To do:
Verbatim copy without images: return all of the data as it stands.

Provided data:
• • •

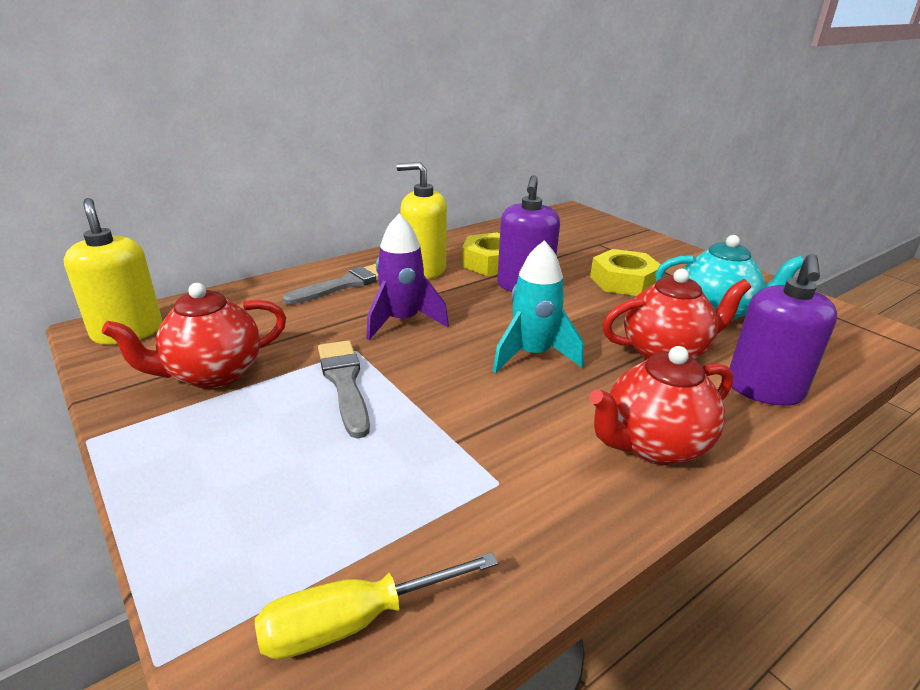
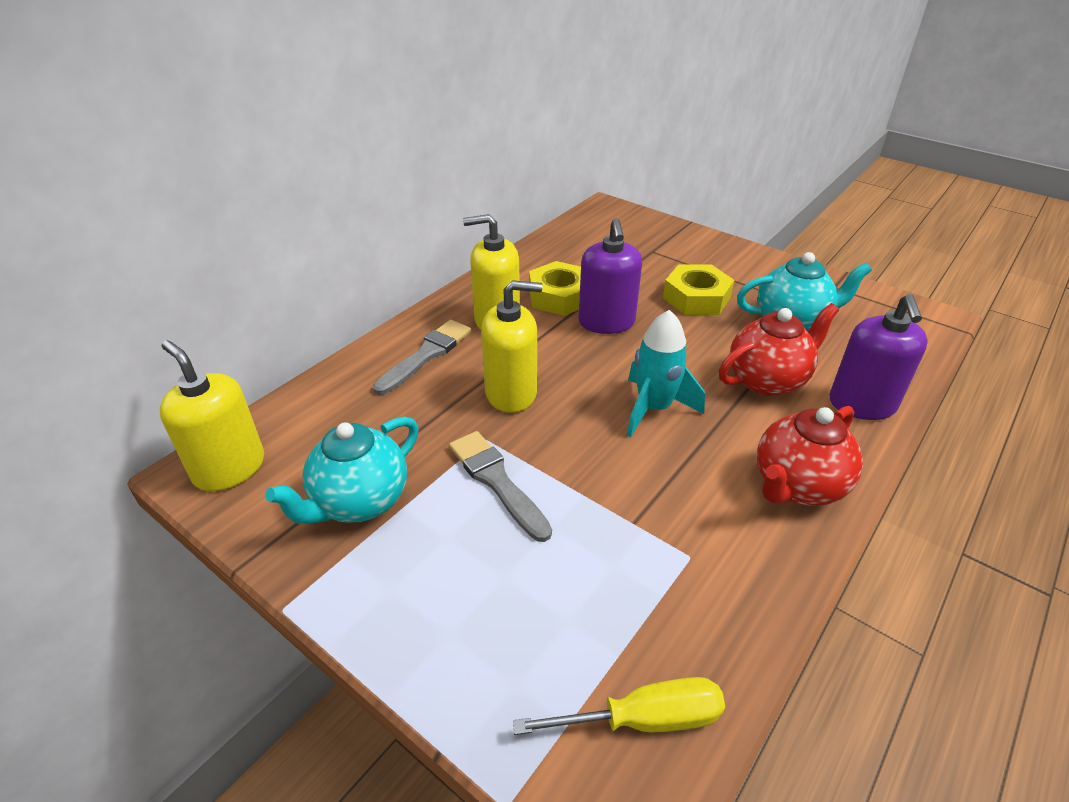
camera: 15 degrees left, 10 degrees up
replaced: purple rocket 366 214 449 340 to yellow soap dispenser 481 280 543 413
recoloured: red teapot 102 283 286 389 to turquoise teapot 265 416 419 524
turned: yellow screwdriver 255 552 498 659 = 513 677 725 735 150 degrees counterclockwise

• • •

Problem solution:
camera: 15 degrees left, 10 degrees up
replaced: purple rocket 366 214 449 340 to yellow soap dispenser 481 280 543 413
recoloured: red teapot 102 283 286 389 to turquoise teapot 265 416 419 524
turned: yellow screwdriver 255 552 498 659 = 513 677 725 735 150 degrees counterclockwise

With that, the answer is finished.